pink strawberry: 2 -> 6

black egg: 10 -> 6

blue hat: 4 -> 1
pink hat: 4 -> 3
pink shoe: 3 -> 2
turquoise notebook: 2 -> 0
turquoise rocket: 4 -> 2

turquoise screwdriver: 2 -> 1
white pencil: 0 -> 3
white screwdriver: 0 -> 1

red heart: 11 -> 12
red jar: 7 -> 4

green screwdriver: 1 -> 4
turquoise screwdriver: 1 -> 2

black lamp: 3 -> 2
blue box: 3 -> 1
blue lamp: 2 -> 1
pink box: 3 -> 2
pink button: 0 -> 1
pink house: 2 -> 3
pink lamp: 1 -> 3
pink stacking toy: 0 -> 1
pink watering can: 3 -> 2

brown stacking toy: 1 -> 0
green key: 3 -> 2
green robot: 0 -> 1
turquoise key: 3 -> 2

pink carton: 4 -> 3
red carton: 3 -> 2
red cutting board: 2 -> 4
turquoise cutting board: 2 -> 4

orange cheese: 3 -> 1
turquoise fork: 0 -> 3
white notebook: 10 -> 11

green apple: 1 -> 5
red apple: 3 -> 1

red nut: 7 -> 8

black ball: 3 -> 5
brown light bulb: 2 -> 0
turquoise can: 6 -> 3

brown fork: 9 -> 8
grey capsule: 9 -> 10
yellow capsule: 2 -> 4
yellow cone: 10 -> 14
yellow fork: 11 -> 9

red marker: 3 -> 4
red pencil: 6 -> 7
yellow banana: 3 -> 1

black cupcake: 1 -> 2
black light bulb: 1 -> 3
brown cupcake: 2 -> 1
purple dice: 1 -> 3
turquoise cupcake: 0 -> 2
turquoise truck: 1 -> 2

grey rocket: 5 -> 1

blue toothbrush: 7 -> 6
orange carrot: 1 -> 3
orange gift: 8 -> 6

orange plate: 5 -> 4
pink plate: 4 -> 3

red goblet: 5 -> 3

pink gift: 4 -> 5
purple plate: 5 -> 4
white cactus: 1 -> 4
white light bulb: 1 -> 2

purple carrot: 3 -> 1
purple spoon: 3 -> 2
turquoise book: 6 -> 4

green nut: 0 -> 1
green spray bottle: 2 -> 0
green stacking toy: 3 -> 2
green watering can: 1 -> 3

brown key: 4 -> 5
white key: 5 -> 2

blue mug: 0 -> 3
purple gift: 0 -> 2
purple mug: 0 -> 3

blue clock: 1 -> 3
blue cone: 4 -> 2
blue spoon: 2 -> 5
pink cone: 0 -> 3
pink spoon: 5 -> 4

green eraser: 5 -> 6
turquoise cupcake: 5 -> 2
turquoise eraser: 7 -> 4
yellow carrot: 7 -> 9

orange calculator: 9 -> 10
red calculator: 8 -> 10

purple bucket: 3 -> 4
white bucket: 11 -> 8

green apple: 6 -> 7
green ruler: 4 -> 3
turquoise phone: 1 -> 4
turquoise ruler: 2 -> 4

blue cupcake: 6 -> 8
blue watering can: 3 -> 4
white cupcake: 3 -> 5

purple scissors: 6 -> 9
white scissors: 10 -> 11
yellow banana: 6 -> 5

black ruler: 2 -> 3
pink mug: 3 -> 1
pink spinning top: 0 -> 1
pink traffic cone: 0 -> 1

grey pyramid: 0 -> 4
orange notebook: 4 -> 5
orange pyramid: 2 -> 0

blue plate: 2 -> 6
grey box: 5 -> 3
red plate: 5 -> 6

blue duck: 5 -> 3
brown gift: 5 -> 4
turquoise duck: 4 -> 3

(PROBLEM STATEMENT): Check each line above for the string "cutting" and copy the ones that have it.

(REPLY):
red cutting board: 2 -> 4
turquoise cutting board: 2 -> 4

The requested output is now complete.